WORK INSTRUCTIONS:
Your task is to output the listing exactly, leaving every image out.

:::

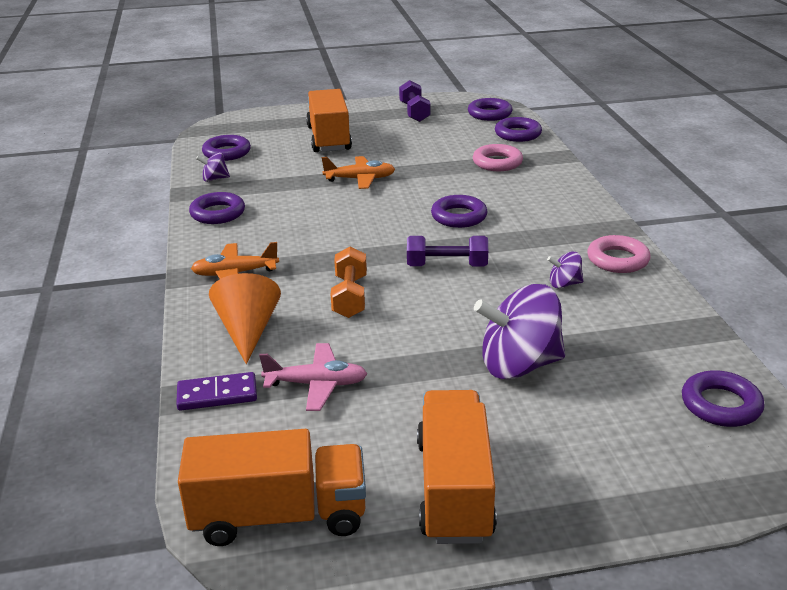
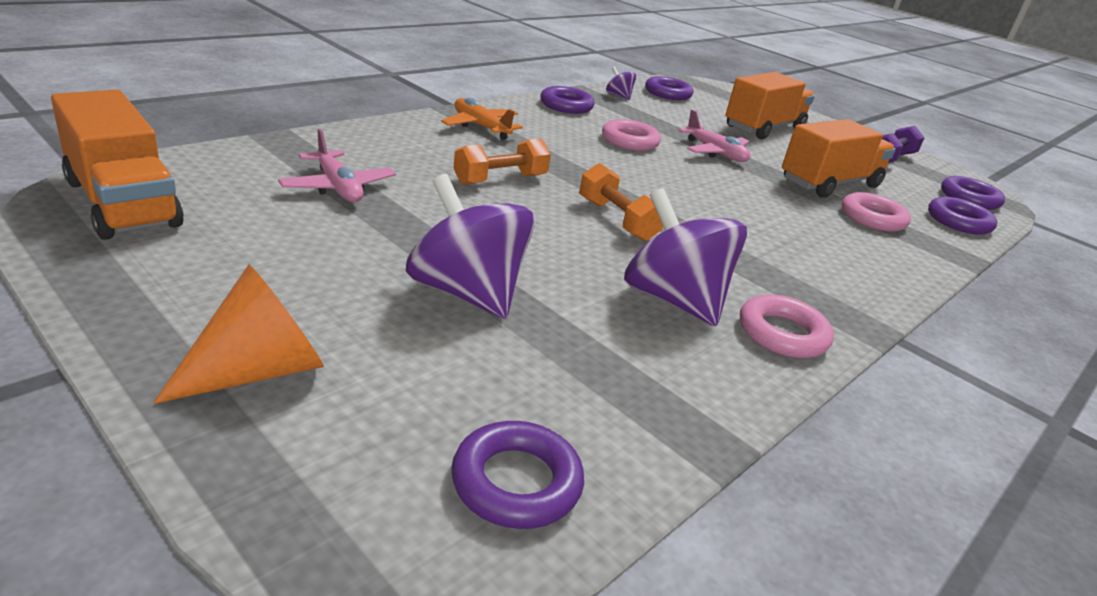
camera: 50 degrees right, 0 degrees up
(217, 394) = (290, 149): purple domino -> none
(248, 331) = (397, 146): orange cone -> orange cone (258, 371)
(314, 209) = (629, 141): none -> pink ring
(360, 179) = (715, 152): orange plane -> pink plane
(447, 266) = (616, 220): purple dumbbell -> orange dumbbell
(454, 489) = (202, 286): orange truck -> orange truck (829, 183)
(459, 216) = (723, 212): purple ring -> none
(564, 284) = (673, 300): purple spinning top -> purple spinning top, size x2.16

:::

RESPONSE:
camera: 50 degrees right, 0 degrees up
(217, 394) = (290, 149): purple domino -> none
(248, 331) = (397, 146): orange cone -> orange cone (258, 371)
(314, 209) = (629, 141): none -> pink ring
(360, 179) = (715, 152): orange plane -> pink plane
(447, 266) = (616, 220): purple dumbbell -> orange dumbbell
(454, 489) = (202, 286): orange truck -> orange truck (829, 183)
(459, 216) = (723, 212): purple ring -> none
(564, 284) = (673, 300): purple spinning top -> purple spinning top, size x2.16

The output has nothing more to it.